- **The task**
Would you please transcribe the records below from the line with "(76, 177) = (104, 230): none -> blue cap" through their final line, exactly and with no other lines?
■ ■ ■ ■
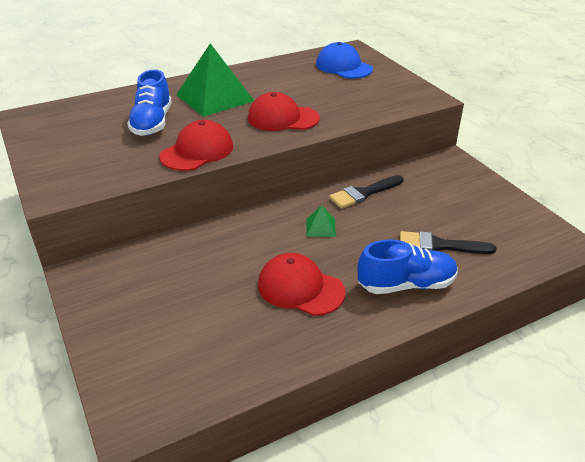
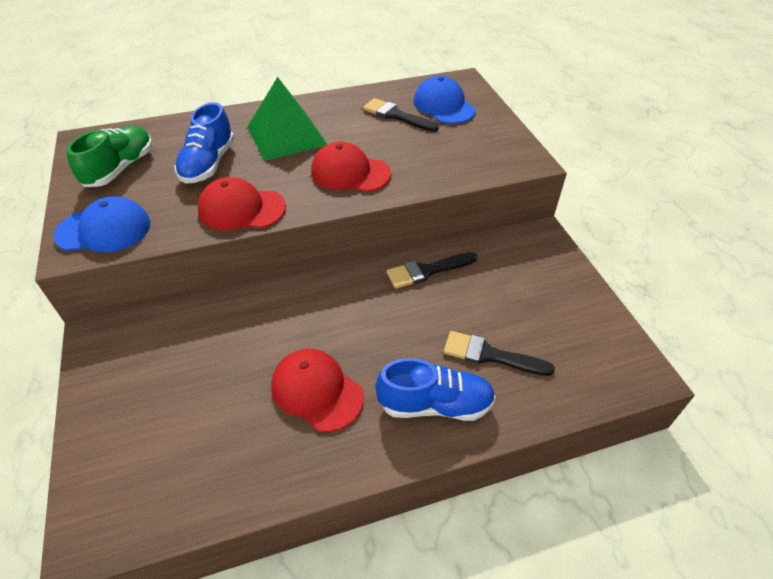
camera: 10 degrees right, 10 degrees up
(71, 133) = (120, 168): none -> green shoe
(76, 177) = (104, 230): none -> blue cap
(197, 151) = (241, 209): red cap -> red cap turned 135 degrees counterclockwise
(306, 76) = (396, 116): none -> black brush
(321, 227) = (365, 311): green pyramid -> none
■ ■ ■ ■
- **Response area**
(76, 177) = (104, 230): none -> blue cap
(197, 151) = (241, 209): red cap -> red cap turned 135 degrees counterclockwise
(306, 76) = (396, 116): none -> black brush
(321, 227) = (365, 311): green pyramid -> none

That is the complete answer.